Work item -> Wherever a picture appears, leave it out; set down everything else in the records exactly.

Data for this task ->
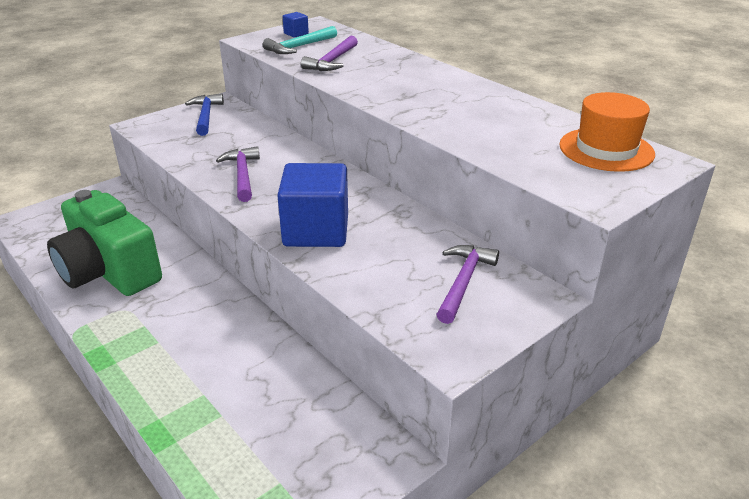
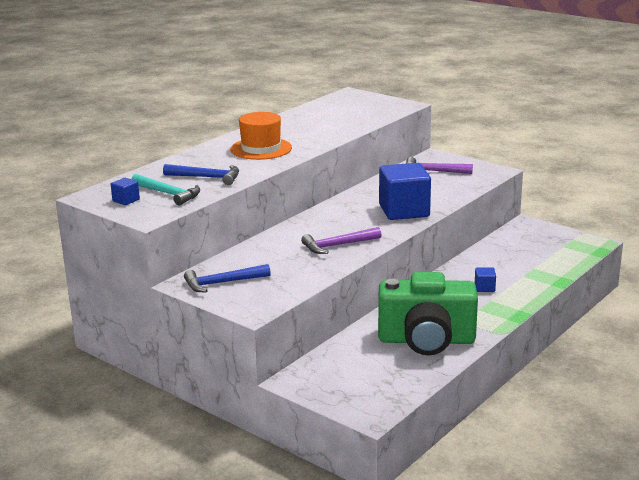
camera: 100 degrees left, 10 degrees down
(109, 271) = (426, 340): green camera -> green camera turned 60 degrees clockwise
(193, 344) = (484, 288): none -> blue cube
(332, 61) = (207, 177): purple hammer -> blue hammer
(606, 149) = (342, 103): orange hat -> orange hat (261, 149)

Response below ->
camera: 100 degrees left, 10 degrees down
(109, 271) = (426, 340): green camera -> green camera turned 60 degrees clockwise
(193, 344) = (484, 288): none -> blue cube
(332, 61) = (207, 177): purple hammer -> blue hammer
(606, 149) = (342, 103): orange hat -> orange hat (261, 149)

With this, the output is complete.